» Data provided
____________________
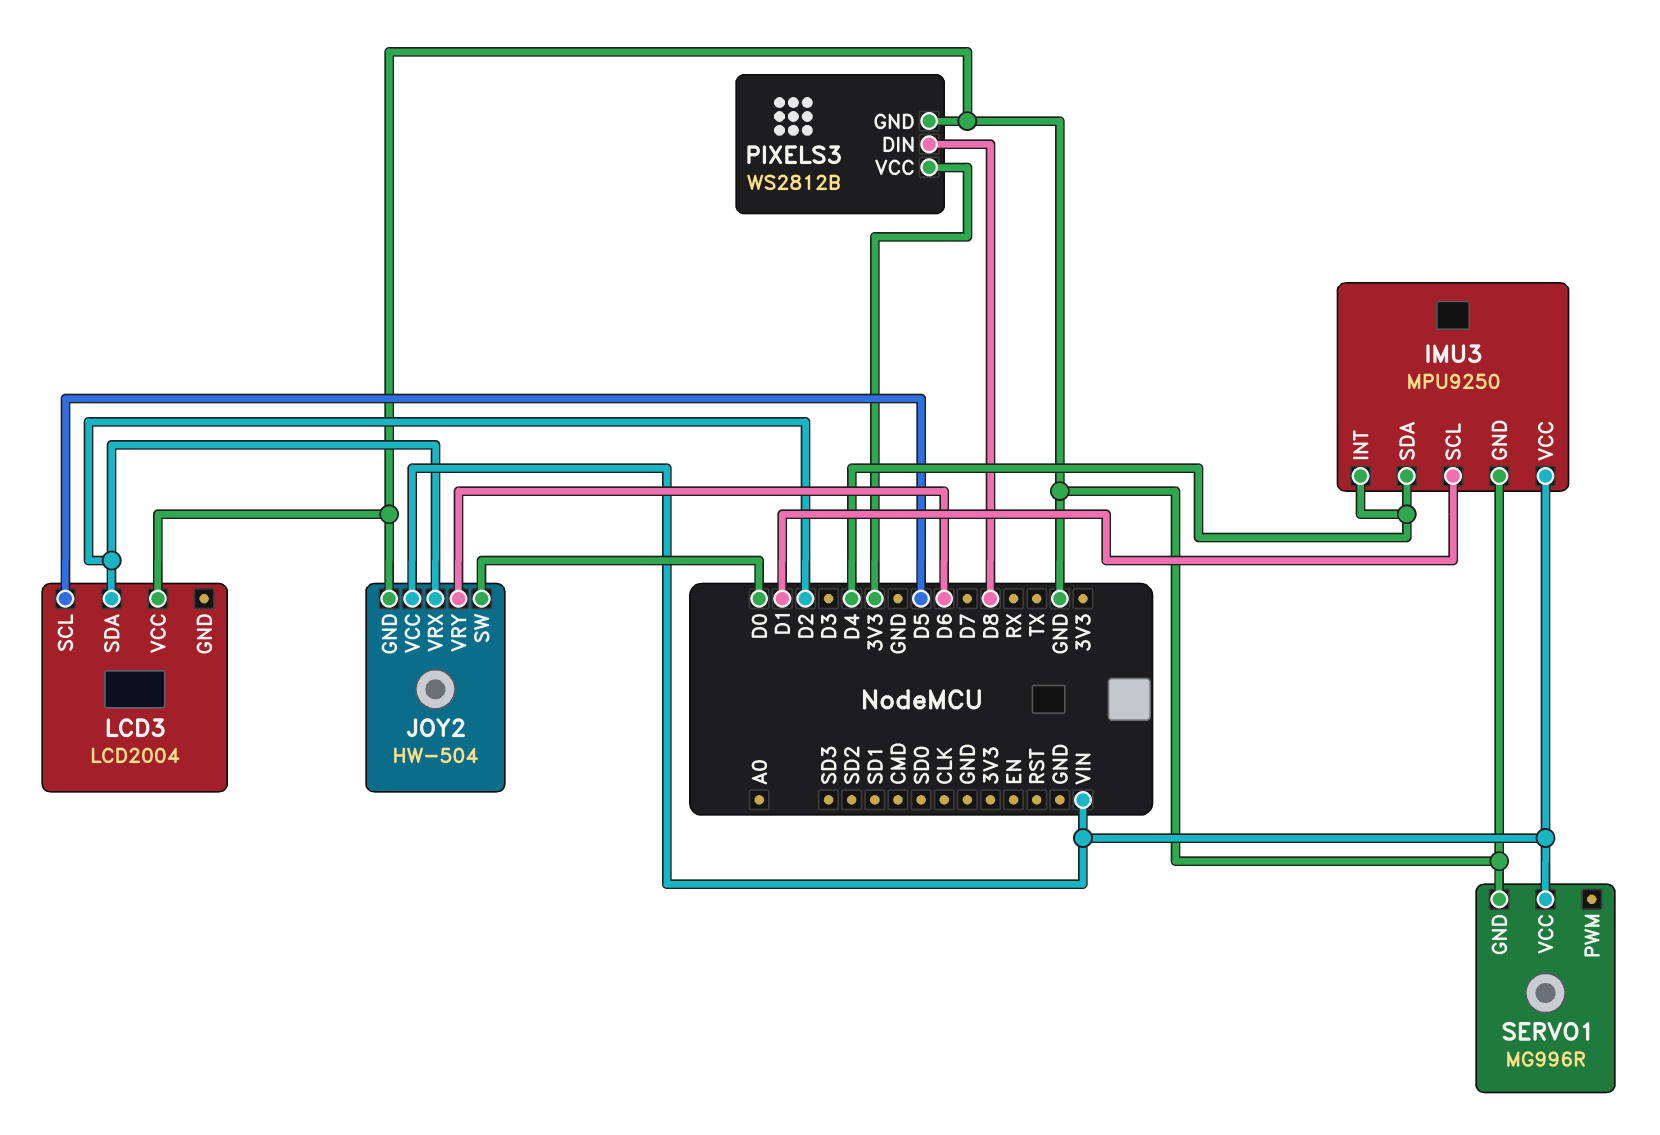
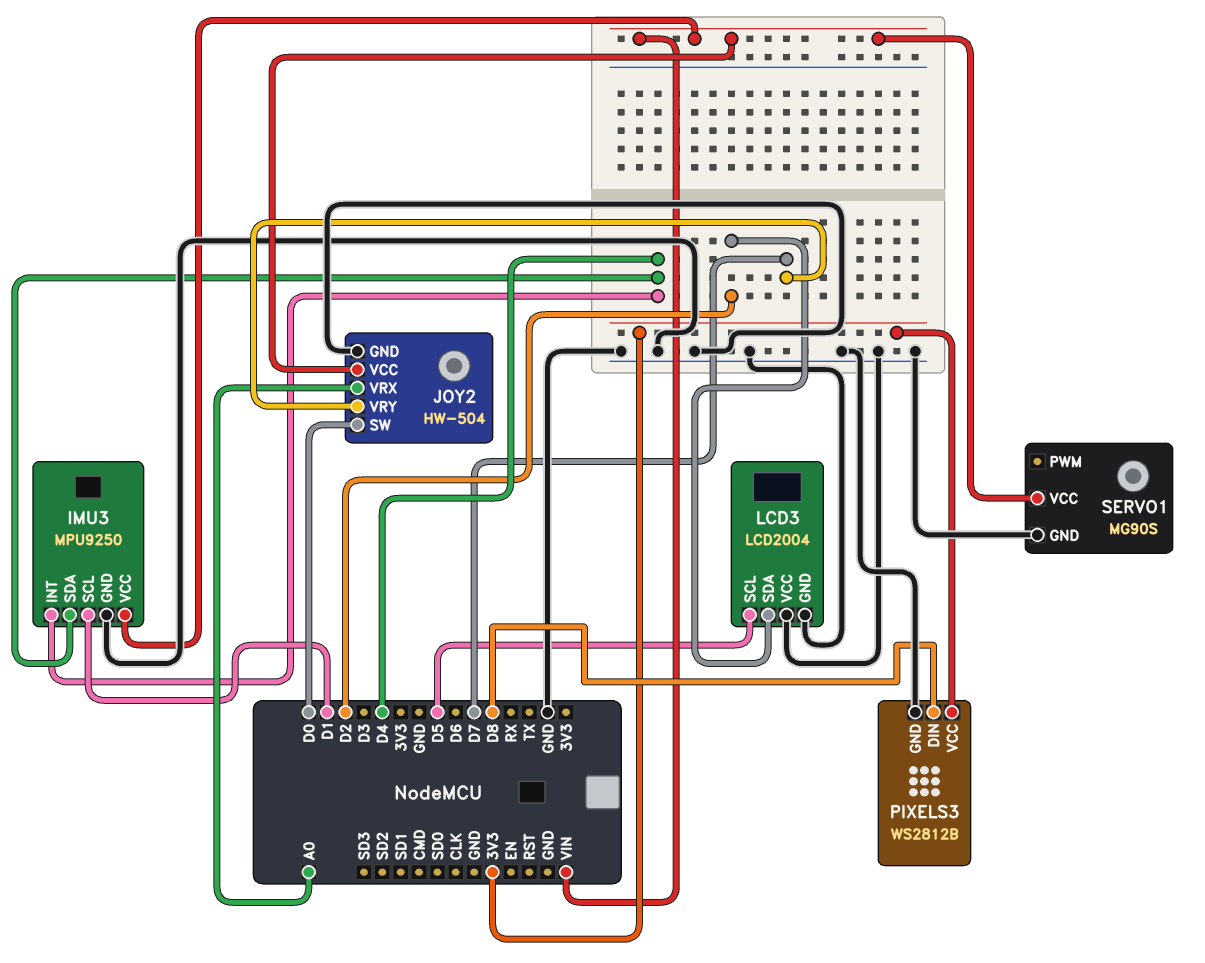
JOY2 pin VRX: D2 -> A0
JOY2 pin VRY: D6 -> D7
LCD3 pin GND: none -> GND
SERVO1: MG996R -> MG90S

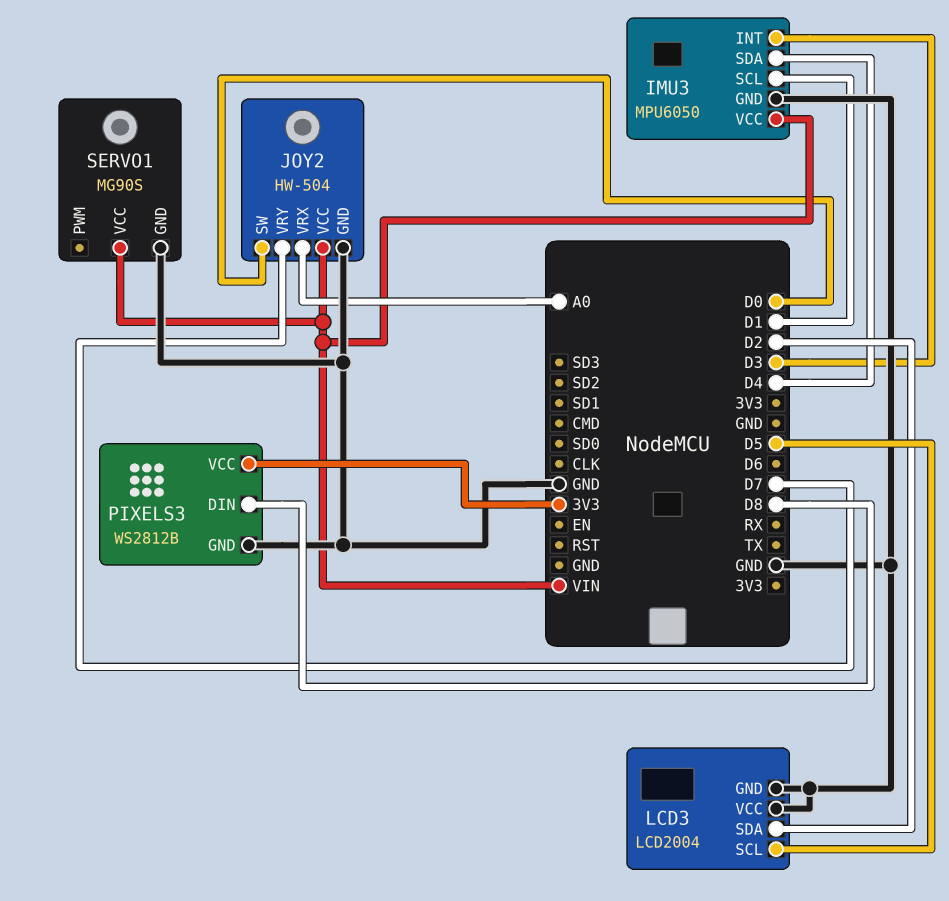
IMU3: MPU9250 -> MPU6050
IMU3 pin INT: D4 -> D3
____________________
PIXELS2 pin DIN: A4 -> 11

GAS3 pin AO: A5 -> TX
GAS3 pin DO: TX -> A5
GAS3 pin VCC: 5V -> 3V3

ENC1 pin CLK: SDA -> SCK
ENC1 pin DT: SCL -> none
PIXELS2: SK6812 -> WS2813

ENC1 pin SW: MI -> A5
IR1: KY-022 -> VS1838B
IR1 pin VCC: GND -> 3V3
____________________
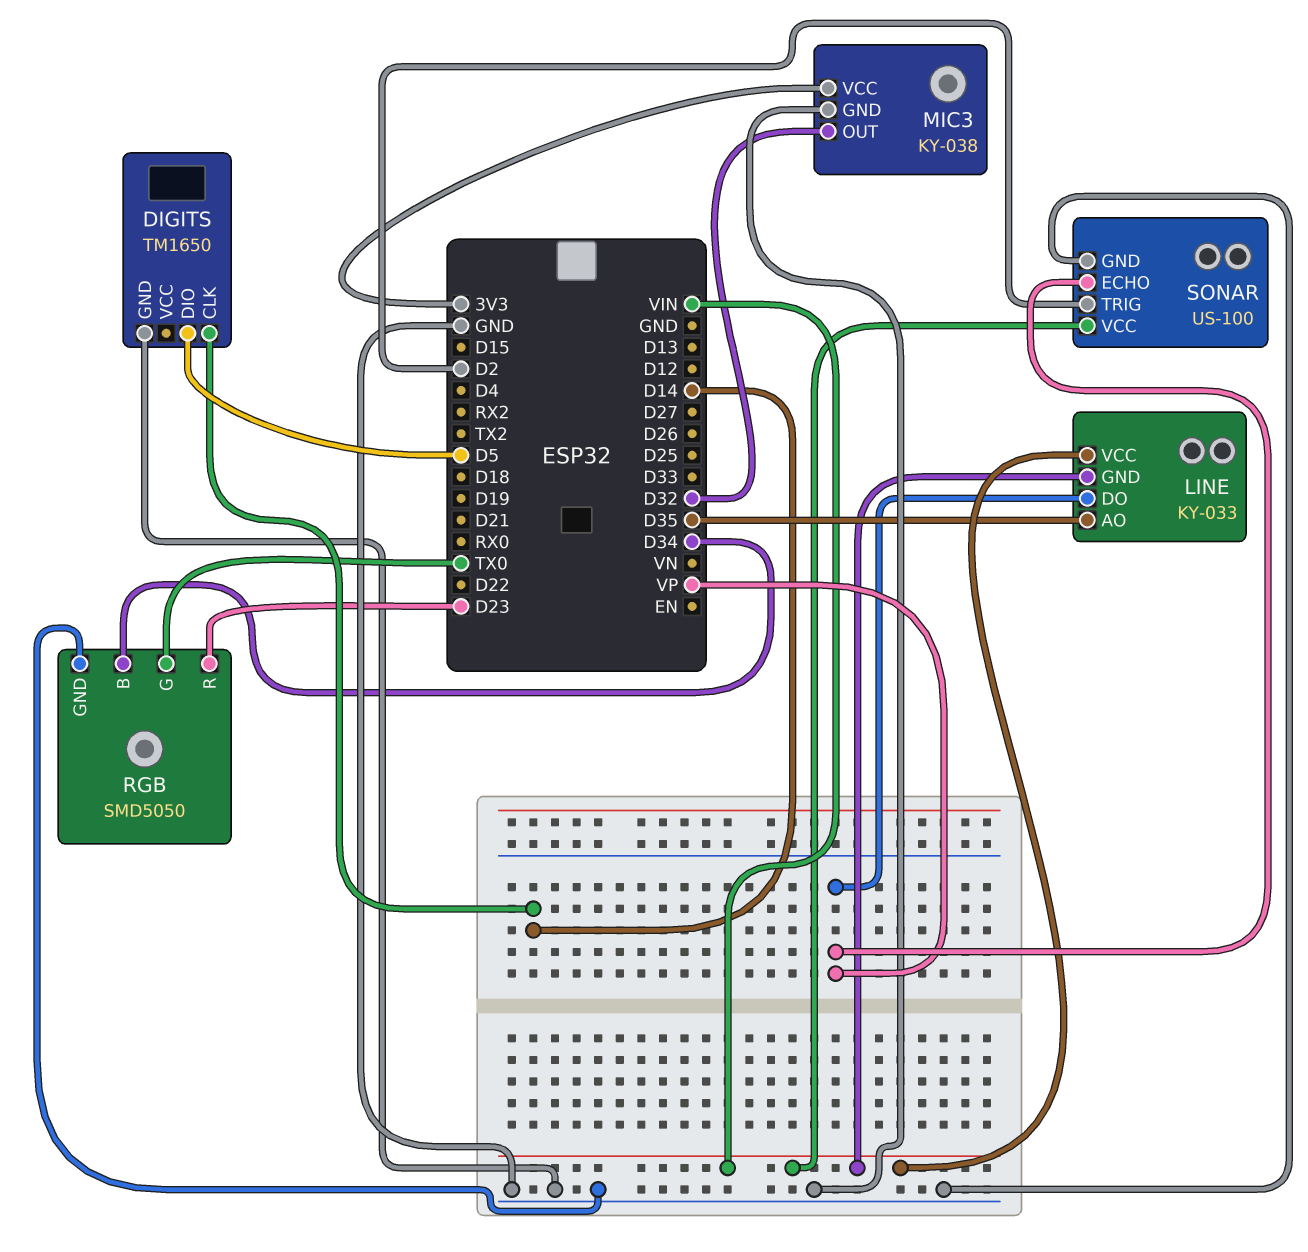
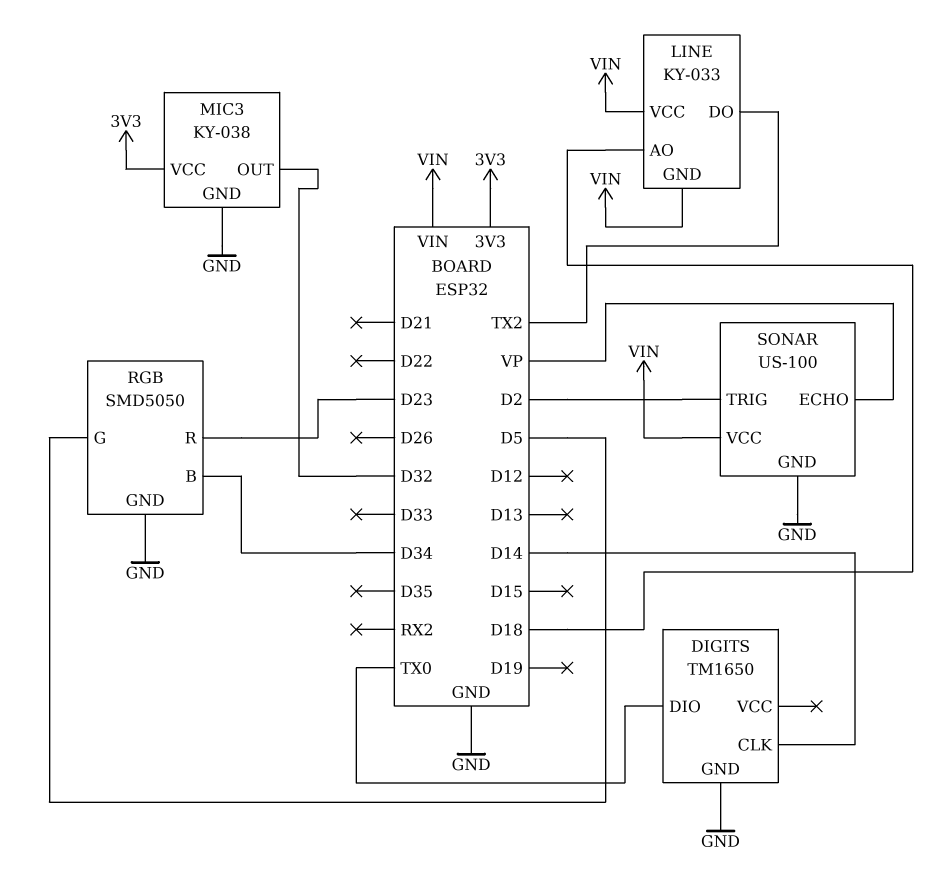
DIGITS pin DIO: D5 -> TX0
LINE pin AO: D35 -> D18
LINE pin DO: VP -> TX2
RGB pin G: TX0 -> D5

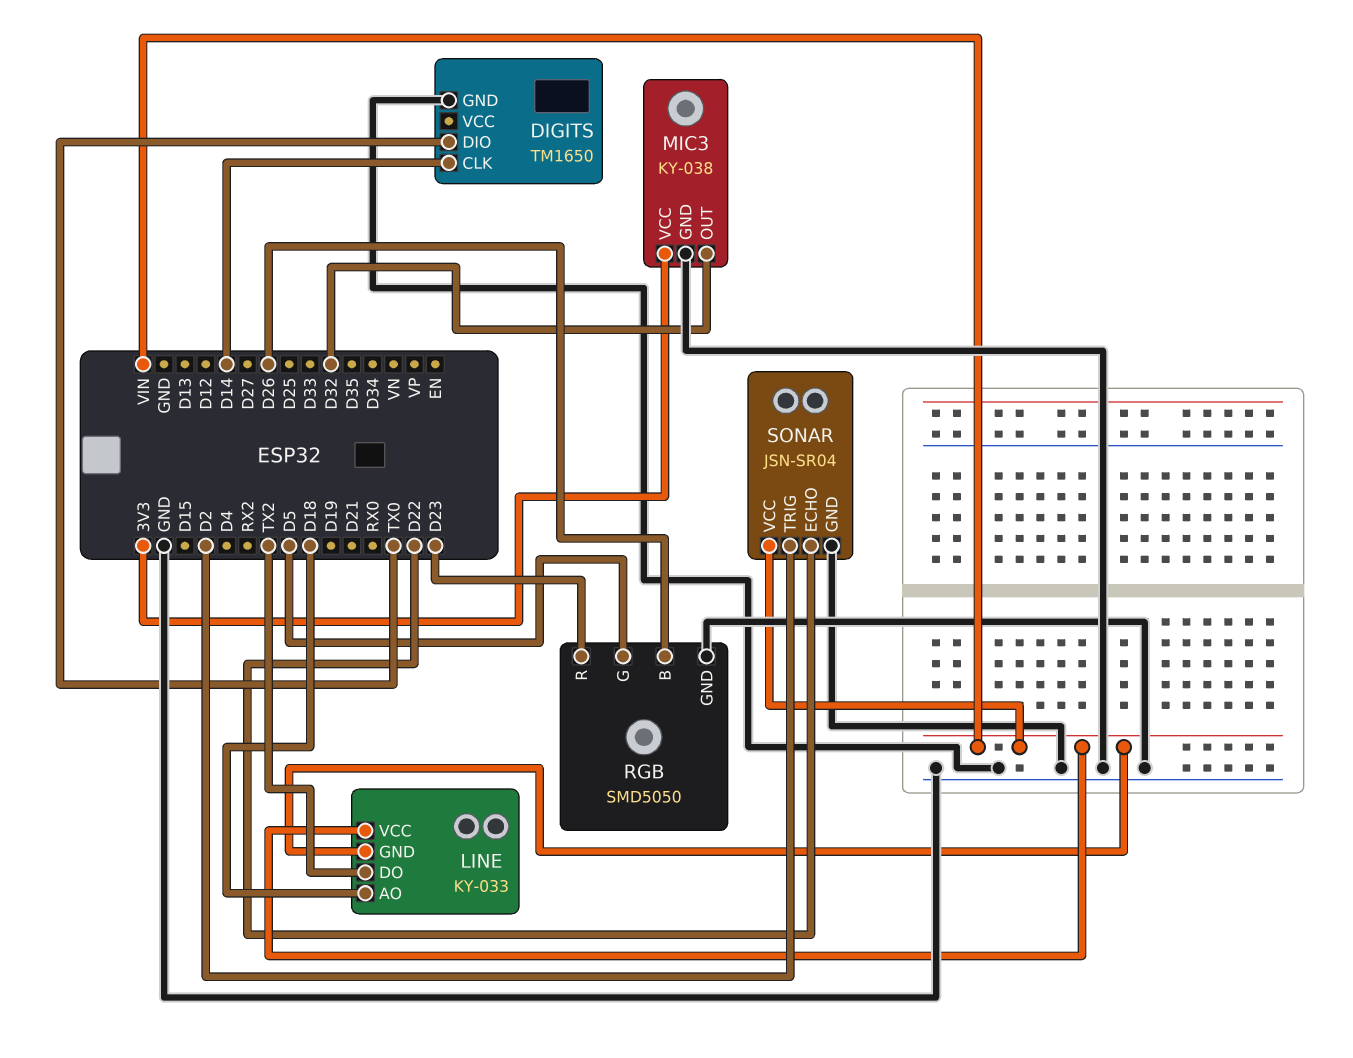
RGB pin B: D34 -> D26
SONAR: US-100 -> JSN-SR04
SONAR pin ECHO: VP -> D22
____________________
» Task objective
Only the lines above starting with the one with "ENC1 pin DT: SCL -> none" and going through the one with "IR1 pin VCC: GND -> 3V3" are to be copied, word for word and with both ends kept.

» Expected answer
ENC1 pin DT: SCL -> none
PIXELS2: SK6812 -> WS2813

ENC1 pin SW: MI -> A5
IR1: KY-022 -> VS1838B
IR1 pin VCC: GND -> 3V3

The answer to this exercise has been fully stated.